Give only the number of lines in these records that contain the word "ruler".

> _EXTRACTED INFORMATION_
#####
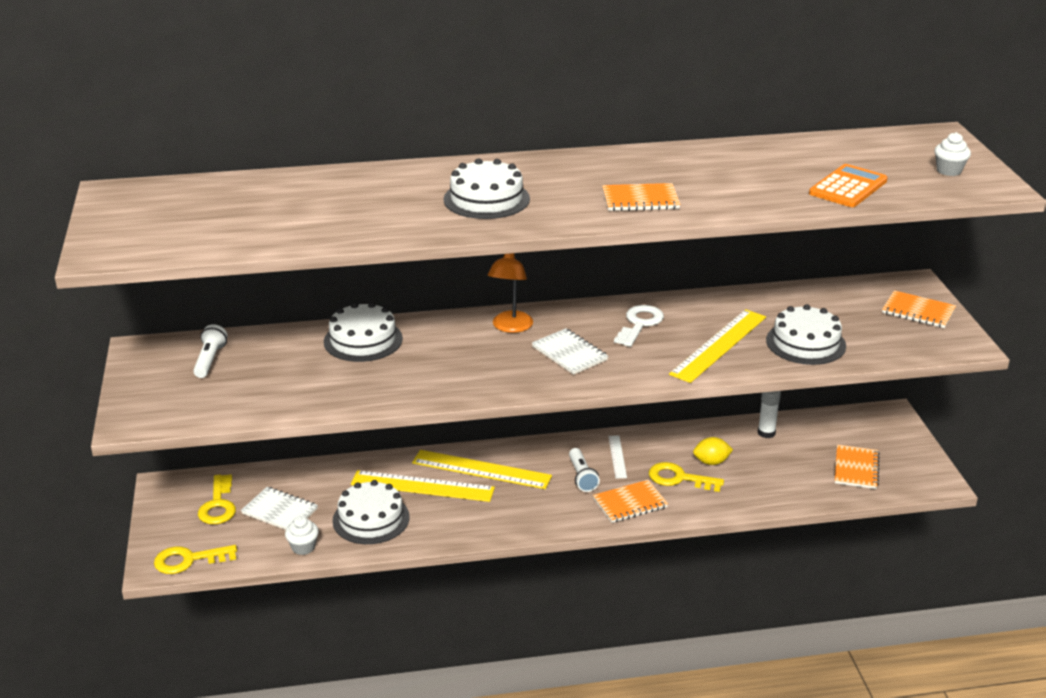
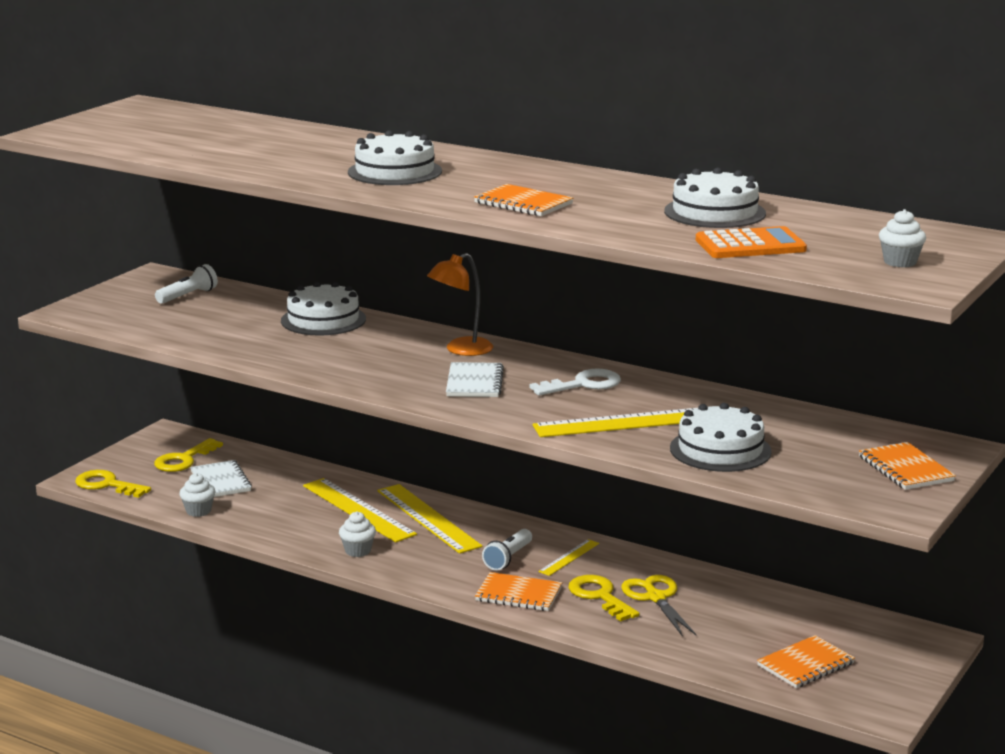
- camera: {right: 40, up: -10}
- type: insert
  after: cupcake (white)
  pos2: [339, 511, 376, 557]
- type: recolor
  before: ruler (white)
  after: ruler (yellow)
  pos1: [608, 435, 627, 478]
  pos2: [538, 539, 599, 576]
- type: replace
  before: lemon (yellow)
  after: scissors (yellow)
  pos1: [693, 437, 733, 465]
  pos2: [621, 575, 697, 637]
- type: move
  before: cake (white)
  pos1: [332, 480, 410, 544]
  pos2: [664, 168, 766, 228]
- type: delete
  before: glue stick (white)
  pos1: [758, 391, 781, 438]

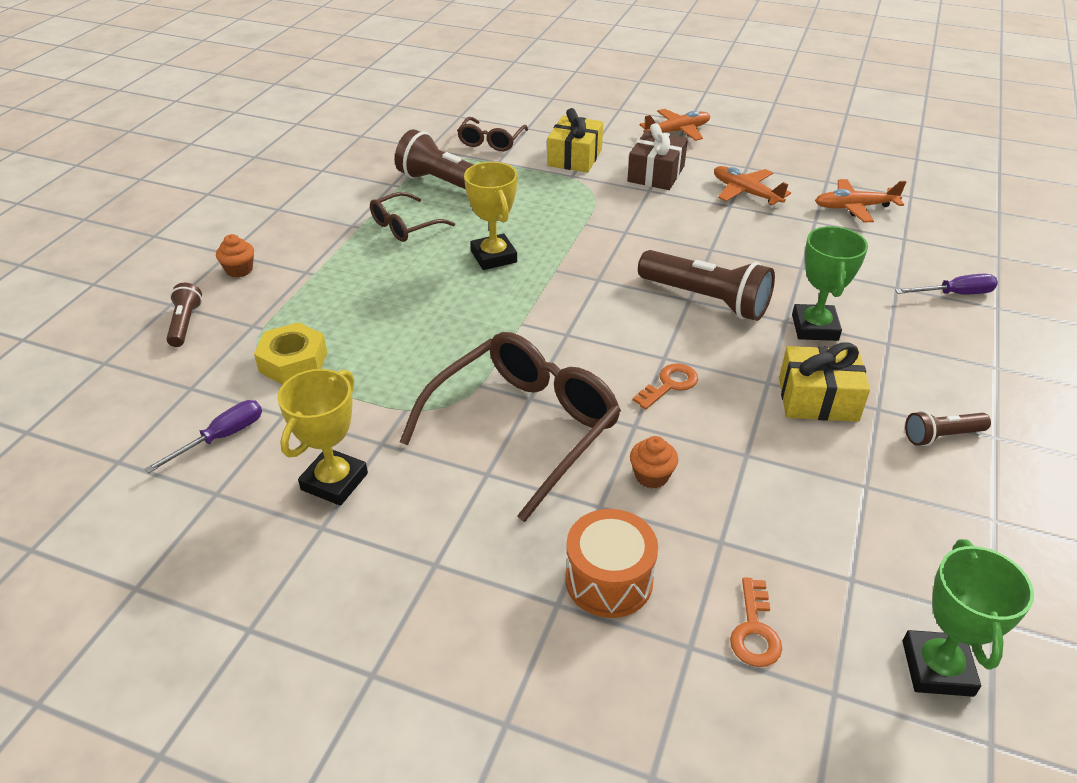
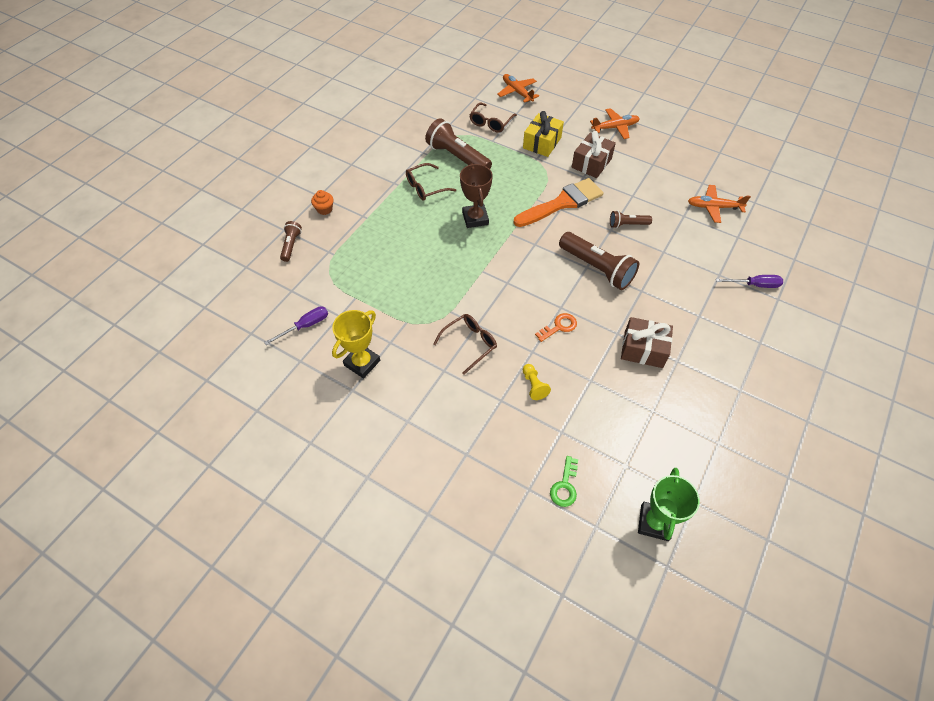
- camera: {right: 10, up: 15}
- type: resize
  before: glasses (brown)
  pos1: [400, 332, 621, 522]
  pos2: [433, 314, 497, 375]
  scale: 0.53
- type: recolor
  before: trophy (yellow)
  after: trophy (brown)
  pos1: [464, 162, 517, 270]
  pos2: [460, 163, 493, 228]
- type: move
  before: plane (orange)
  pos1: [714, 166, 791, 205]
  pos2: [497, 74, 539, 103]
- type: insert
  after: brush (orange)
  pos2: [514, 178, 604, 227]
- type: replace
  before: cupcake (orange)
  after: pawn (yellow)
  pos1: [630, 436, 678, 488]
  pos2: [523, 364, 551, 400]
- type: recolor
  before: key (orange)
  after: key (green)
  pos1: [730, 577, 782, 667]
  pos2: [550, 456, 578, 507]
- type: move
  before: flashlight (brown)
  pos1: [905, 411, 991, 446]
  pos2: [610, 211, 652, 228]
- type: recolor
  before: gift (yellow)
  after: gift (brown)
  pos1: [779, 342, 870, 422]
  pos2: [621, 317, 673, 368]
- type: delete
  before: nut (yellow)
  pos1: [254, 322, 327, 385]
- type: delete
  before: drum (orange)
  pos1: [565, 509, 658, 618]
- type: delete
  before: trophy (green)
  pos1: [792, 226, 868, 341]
#####
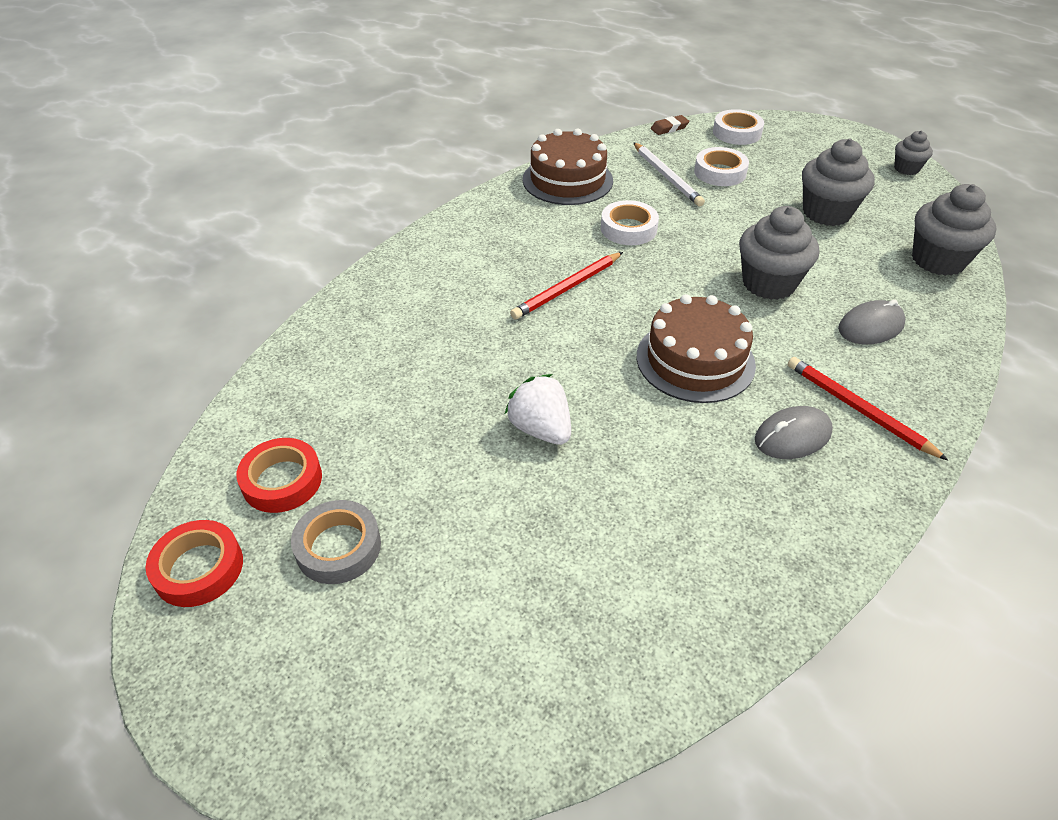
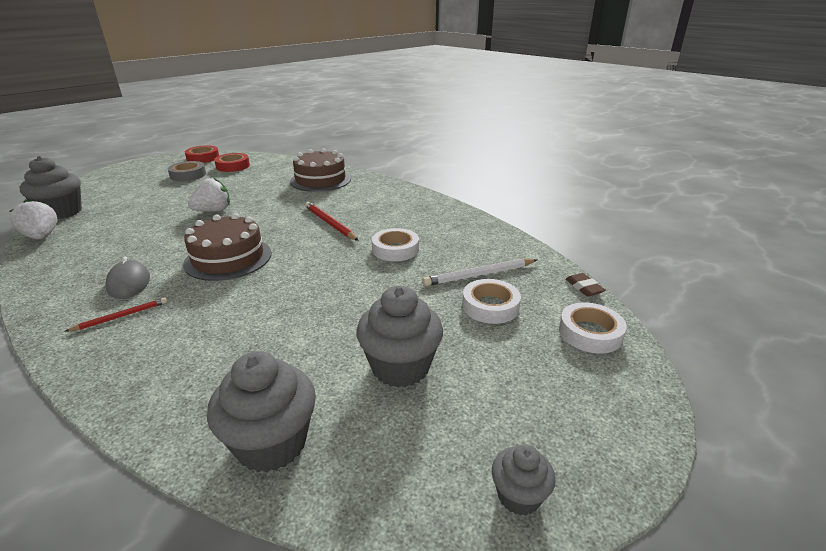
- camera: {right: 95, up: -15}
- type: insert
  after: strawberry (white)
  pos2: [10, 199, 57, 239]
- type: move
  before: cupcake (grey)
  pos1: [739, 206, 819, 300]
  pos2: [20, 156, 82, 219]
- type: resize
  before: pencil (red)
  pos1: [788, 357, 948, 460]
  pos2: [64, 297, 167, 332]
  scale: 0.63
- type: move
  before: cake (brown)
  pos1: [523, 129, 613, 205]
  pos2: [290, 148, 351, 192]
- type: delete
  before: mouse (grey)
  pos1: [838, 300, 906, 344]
#####
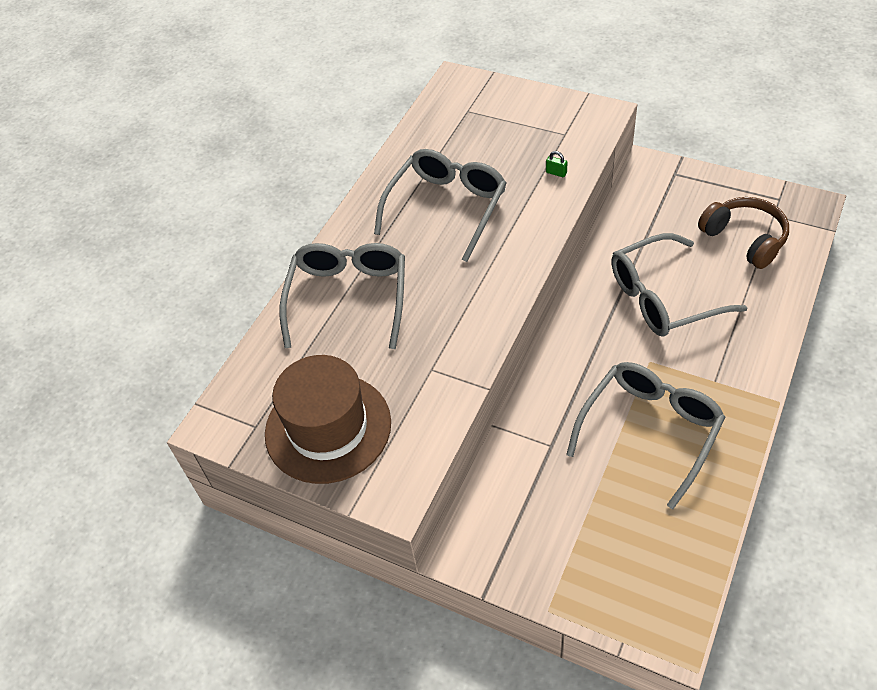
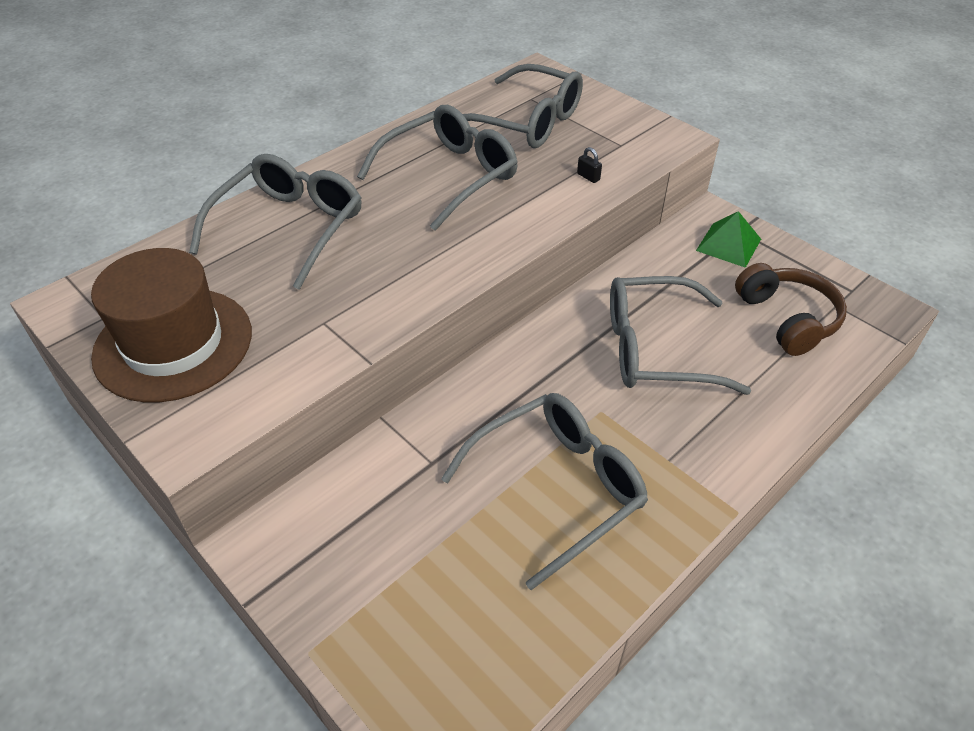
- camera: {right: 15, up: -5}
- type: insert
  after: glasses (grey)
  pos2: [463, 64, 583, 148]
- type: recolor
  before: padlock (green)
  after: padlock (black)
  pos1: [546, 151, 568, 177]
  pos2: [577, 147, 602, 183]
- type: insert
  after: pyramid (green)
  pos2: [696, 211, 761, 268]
#####
> _SOLVED PROBLEM_
2